Data items
··········
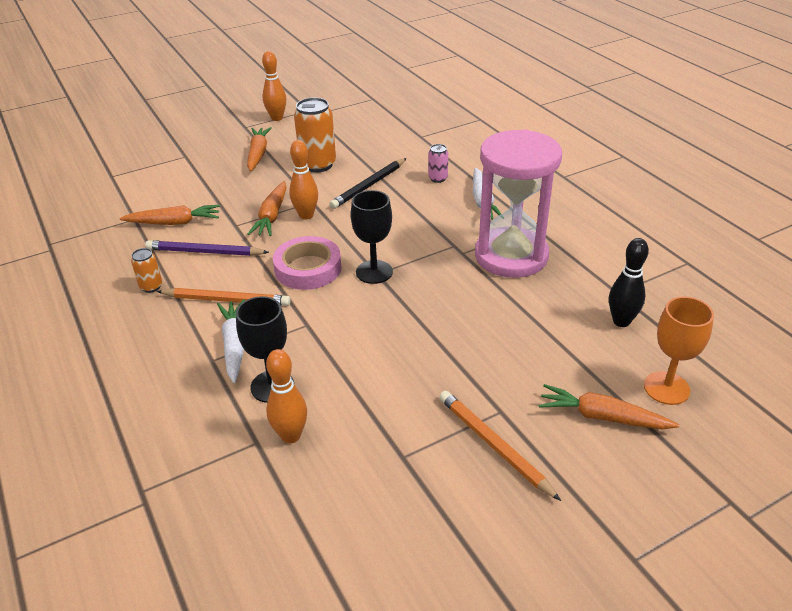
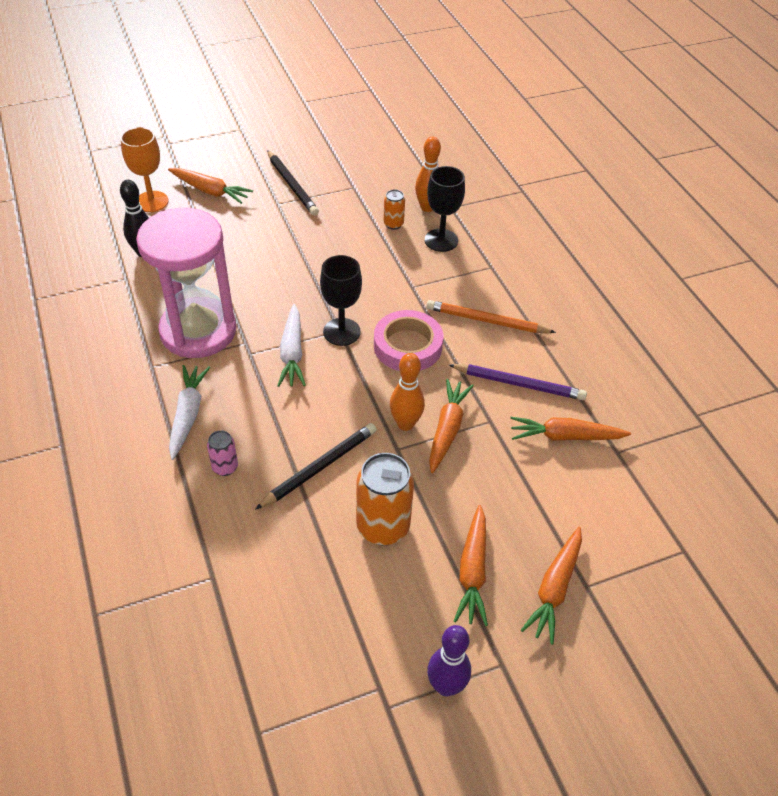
camera: 175 degrees left, 10 degrees up
orange can [131,248,162,293] -> orange can moved to [384,189,405,230]
white carrot [217,299,245,383] -> white carrot moved to [277,304,306,387]
orange bowling pin [262,51,286,121] -> purple bowling pin [427,625,471,696]
orange pencil [439,391,561,501] -> black pencil [267,150,319,216]
none -> orange carrot [521,527,582,645]

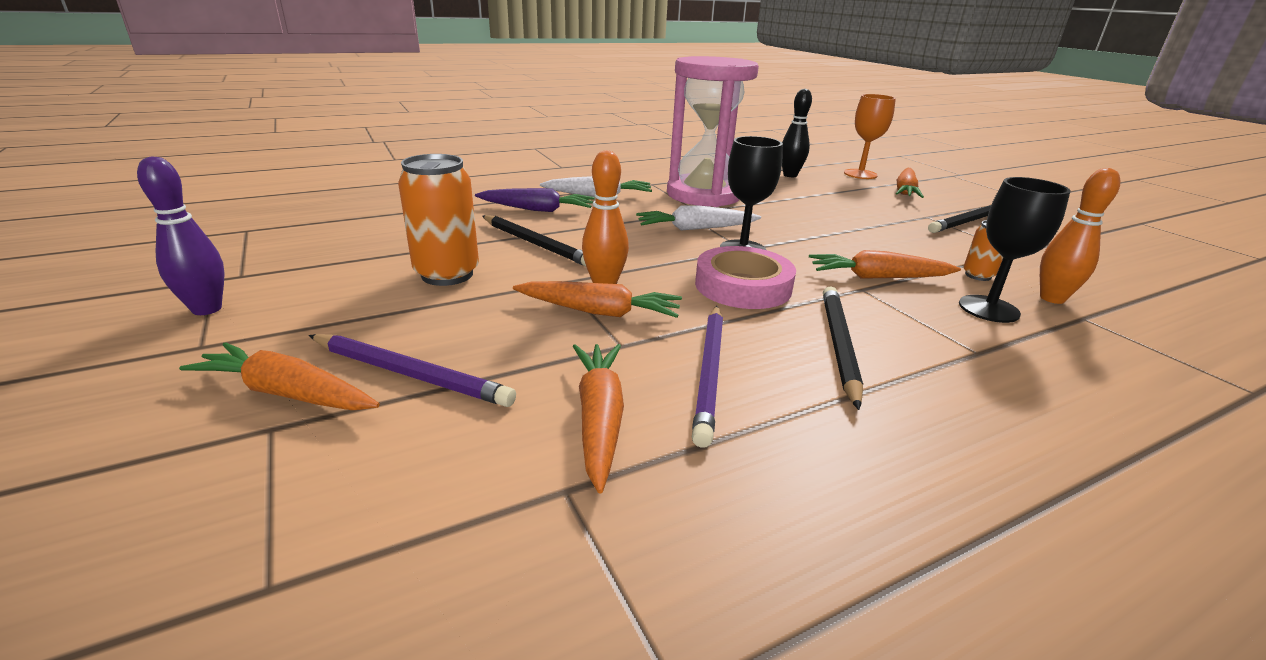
camera: 85 degrees right, 20 degrees down
pink can [207,430,238,476] -> purple carrot [475,188,595,212]
orange pencil [426,300,556,333] -> black pencil [823,286,863,410]
orange carrot [454,505,488,626] -> orange carrot moved to [809,250,961,279]
none -> purple pencil [309,334,516,407]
··········
Would you mind returning each entry above word for word, skipping the images?

Your solution
camera: 175 degrees left, 10 degrees up
orange can [131,248,162,293] -> orange can moved to [384,189,405,230]
white carrot [217,299,245,383] -> white carrot moved to [277,304,306,387]
orange bowling pin [262,51,286,121] -> purple bowling pin [427,625,471,696]
orange pencil [439,391,561,501] -> black pencil [267,150,319,216]
none -> orange carrot [521,527,582,645]

camera: 85 degrees right, 20 degrees down
pink can [207,430,238,476] -> purple carrot [475,188,595,212]
orange pencil [426,300,556,333] -> black pencil [823,286,863,410]
orange carrot [454,505,488,626] -> orange carrot moved to [809,250,961,279]
none -> purple pencil [309,334,516,407]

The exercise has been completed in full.